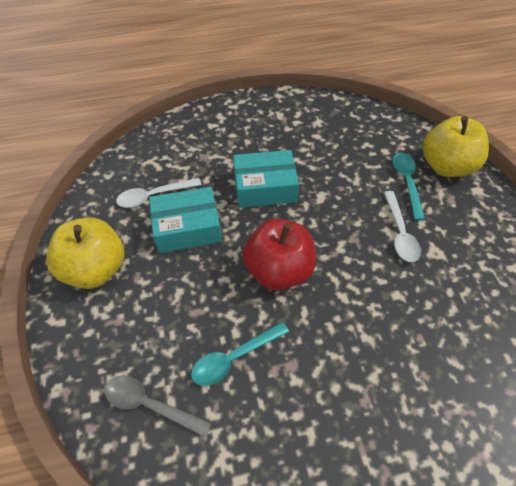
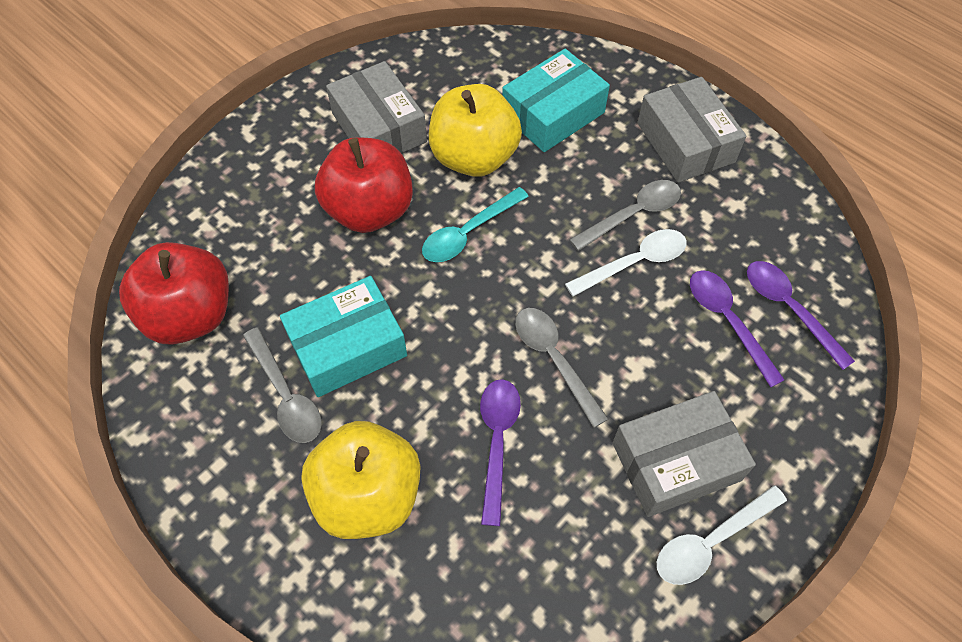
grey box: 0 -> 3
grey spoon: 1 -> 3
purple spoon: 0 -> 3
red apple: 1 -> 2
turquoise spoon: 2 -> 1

· · · · ·

What the task asks:
Compute how many lines of the records above hold the string "spoon". Give the number with no other output.

The answer:
3